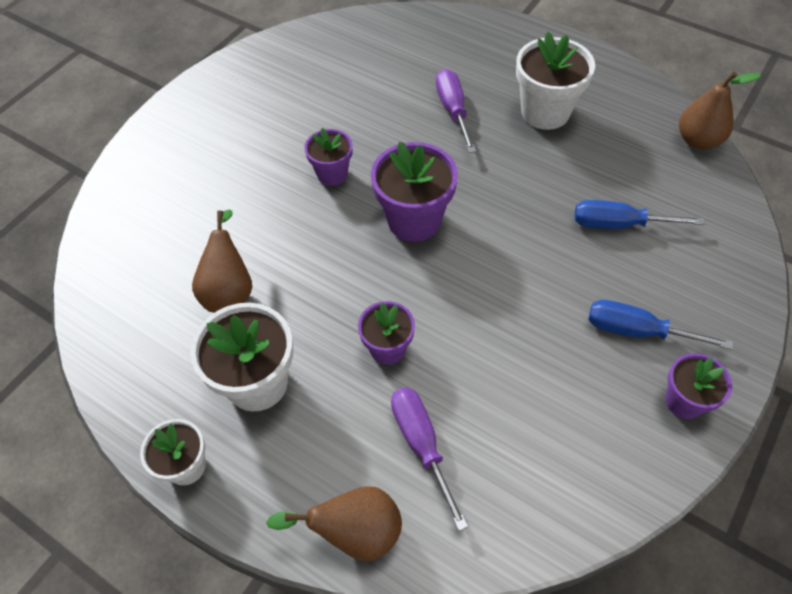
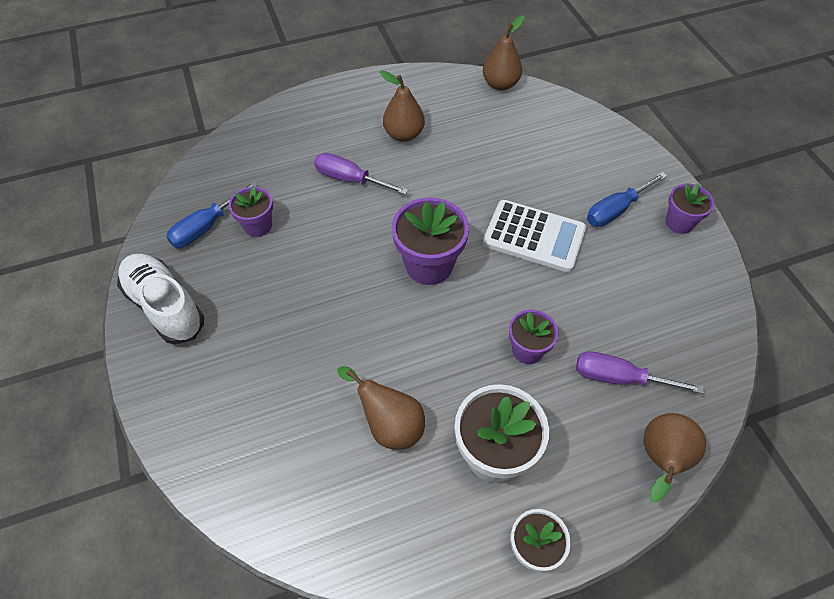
camera: 55 degrees left, 0 degrees up
(225, 90) = (165, 306): none -> white shoe
(332, 174) = (337, 287): purple flower pot -> purple flower pot (258, 226)
(527, 279) = (534, 236): none -> white calculator
(545, 112) = (404, 134): white flower pot -> brown pear
(619, 224) = (530, 163): blue screwdriver -> blue screwdriver (206, 227)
+---+
* ASSIGNED TASK
Using the listing above, print the line containing "(332, 174) = (337, 287): purple" and every line after it exactly, up to and including the last.

* ANSWER FOR THE TASK
(332, 174) = (337, 287): purple flower pot -> purple flower pot (258, 226)
(527, 279) = (534, 236): none -> white calculator
(545, 112) = (404, 134): white flower pot -> brown pear
(619, 224) = (530, 163): blue screwdriver -> blue screwdriver (206, 227)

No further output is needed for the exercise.